# Instructions for the task
A verbatim reproduction of the lines below, from the line containing "pink cap [395,285,534,372]" through the line containing "brown traffic cone [326,261,374,318]", both ends included, is the whole required output.

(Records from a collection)
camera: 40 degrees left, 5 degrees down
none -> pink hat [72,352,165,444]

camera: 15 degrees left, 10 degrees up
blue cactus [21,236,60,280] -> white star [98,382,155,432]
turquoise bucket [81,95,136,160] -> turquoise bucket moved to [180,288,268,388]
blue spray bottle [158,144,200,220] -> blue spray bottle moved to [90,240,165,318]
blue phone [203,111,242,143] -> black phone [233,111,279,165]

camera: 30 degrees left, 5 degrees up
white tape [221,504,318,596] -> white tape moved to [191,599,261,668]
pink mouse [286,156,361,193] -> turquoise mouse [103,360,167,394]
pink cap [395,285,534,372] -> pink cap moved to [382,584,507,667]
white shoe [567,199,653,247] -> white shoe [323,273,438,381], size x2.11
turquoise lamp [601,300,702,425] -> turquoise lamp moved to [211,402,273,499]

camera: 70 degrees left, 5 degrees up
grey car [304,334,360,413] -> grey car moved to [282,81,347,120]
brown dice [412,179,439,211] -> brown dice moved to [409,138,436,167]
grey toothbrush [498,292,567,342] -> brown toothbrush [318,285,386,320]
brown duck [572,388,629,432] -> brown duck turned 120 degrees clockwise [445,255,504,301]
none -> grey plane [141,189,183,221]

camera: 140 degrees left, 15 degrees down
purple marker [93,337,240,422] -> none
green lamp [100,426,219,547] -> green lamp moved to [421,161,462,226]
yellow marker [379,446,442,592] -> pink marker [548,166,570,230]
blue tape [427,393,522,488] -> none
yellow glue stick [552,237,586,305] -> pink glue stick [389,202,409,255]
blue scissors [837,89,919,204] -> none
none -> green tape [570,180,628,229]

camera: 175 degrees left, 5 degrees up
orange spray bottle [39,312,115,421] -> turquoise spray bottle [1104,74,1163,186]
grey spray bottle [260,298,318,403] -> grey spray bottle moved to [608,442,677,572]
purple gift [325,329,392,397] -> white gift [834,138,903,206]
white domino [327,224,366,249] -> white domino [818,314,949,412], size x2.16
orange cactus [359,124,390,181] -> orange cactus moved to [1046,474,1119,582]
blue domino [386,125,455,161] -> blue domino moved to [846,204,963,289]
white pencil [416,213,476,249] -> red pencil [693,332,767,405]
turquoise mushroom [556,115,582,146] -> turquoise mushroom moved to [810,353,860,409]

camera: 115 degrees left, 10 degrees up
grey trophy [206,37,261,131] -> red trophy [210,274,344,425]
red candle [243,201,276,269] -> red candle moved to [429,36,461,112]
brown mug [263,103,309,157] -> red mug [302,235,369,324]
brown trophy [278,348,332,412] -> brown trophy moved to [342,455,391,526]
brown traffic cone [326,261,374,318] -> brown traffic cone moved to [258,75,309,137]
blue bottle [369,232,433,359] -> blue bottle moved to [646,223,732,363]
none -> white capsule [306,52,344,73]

# Solution for this task
pink cap [395,285,534,372] -> pink cap moved to [382,584,507,667]
white shoe [567,199,653,247] -> white shoe [323,273,438,381], size x2.11
turquoise lamp [601,300,702,425] -> turquoise lamp moved to [211,402,273,499]

camera: 70 degrees left, 5 degrees up
grey car [304,334,360,413] -> grey car moved to [282,81,347,120]
brown dice [412,179,439,211] -> brown dice moved to [409,138,436,167]
grey toothbrush [498,292,567,342] -> brown toothbrush [318,285,386,320]
brown duck [572,388,629,432] -> brown duck turned 120 degrees clockwise [445,255,504,301]
none -> grey plane [141,189,183,221]

camera: 140 degrees left, 15 degrees down
purple marker [93,337,240,422] -> none
green lamp [100,426,219,547] -> green lamp moved to [421,161,462,226]
yellow marker [379,446,442,592] -> pink marker [548,166,570,230]
blue tape [427,393,522,488] -> none
yellow glue stick [552,237,586,305] -> pink glue stick [389,202,409,255]
blue scissors [837,89,919,204] -> none
none -> green tape [570,180,628,229]

camera: 175 degrees left, 5 degrees up
orange spray bottle [39,312,115,421] -> turquoise spray bottle [1104,74,1163,186]
grey spray bottle [260,298,318,403] -> grey spray bottle moved to [608,442,677,572]
purple gift [325,329,392,397] -> white gift [834,138,903,206]
white domino [327,224,366,249] -> white domino [818,314,949,412], size x2.16
orange cactus [359,124,390,181] -> orange cactus moved to [1046,474,1119,582]
blue domino [386,125,455,161] -> blue domino moved to [846,204,963,289]
white pencil [416,213,476,249] -> red pencil [693,332,767,405]
turquoise mushroom [556,115,582,146] -> turquoise mushroom moved to [810,353,860,409]

camera: 115 degrees left, 10 degrees up
grey trophy [206,37,261,131] -> red trophy [210,274,344,425]
red candle [243,201,276,269] -> red candle moved to [429,36,461,112]
brown mug [263,103,309,157] -> red mug [302,235,369,324]
brown trophy [278,348,332,412] -> brown trophy moved to [342,455,391,526]
brown traffic cone [326,261,374,318] -> brown traffic cone moved to [258,75,309,137]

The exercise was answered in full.